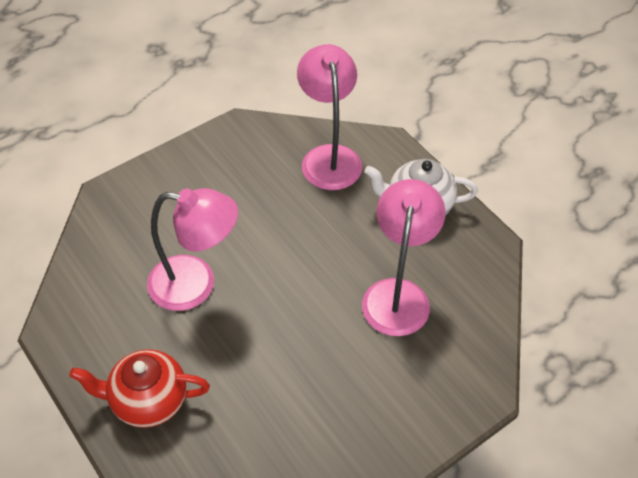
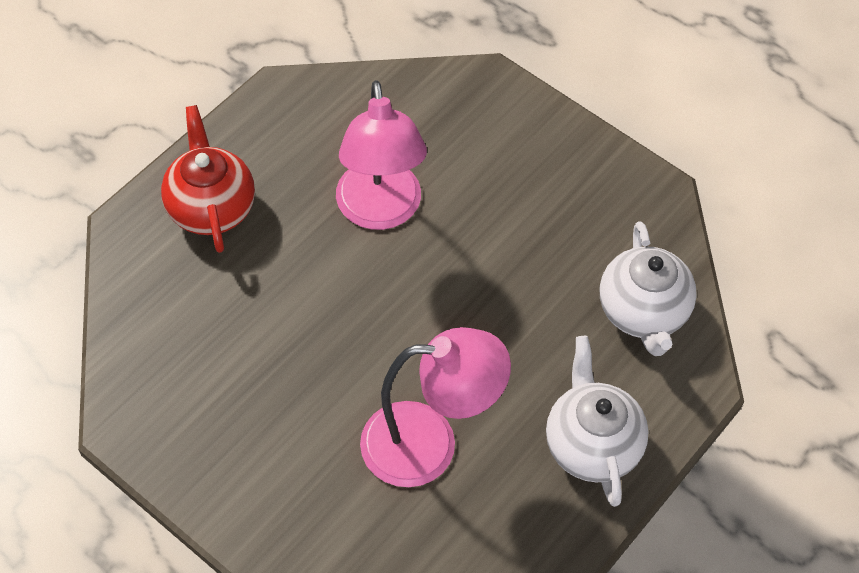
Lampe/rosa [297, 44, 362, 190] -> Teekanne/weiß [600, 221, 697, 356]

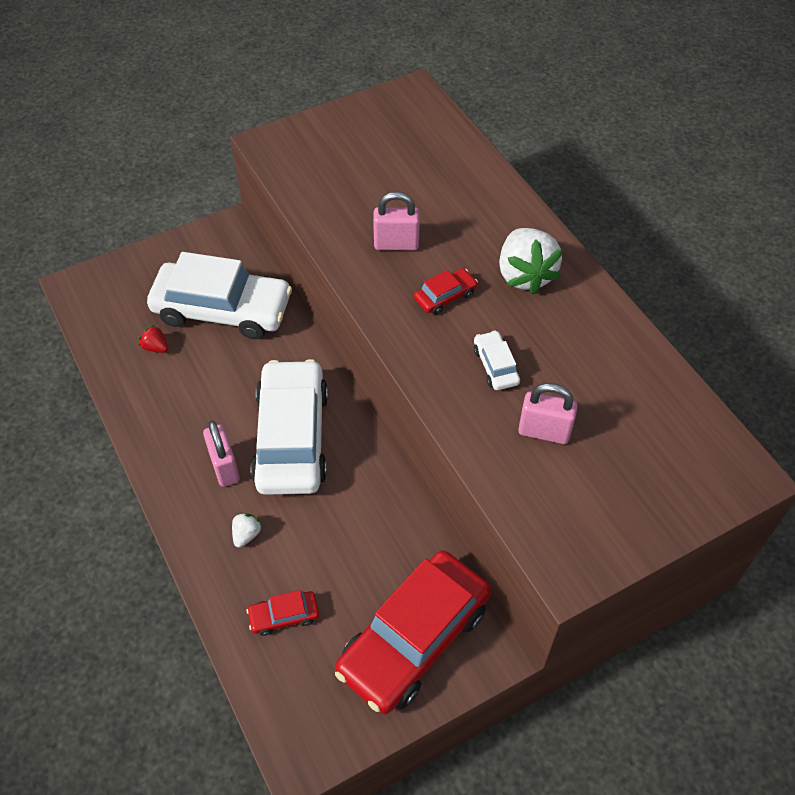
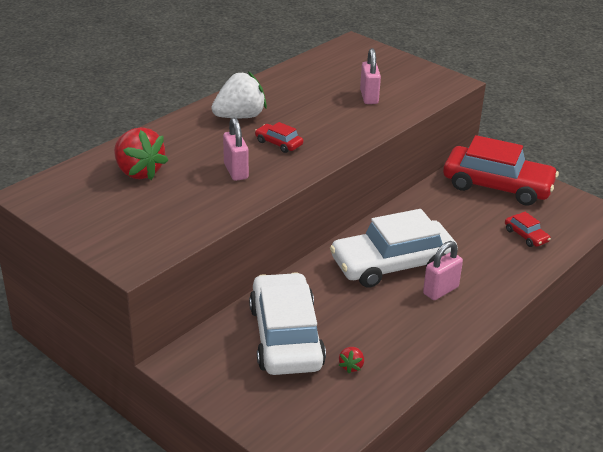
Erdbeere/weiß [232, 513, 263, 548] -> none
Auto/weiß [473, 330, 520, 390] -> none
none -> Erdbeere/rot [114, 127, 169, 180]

● **Task to complete**: Print, without any change, the line containing "Auto/weiß [473, 330, 520, 390] -> none" and each line after it to the end of the material.

● **Finished exercise**:
Auto/weiß [473, 330, 520, 390] -> none
none -> Erdbeere/rot [114, 127, 169, 180]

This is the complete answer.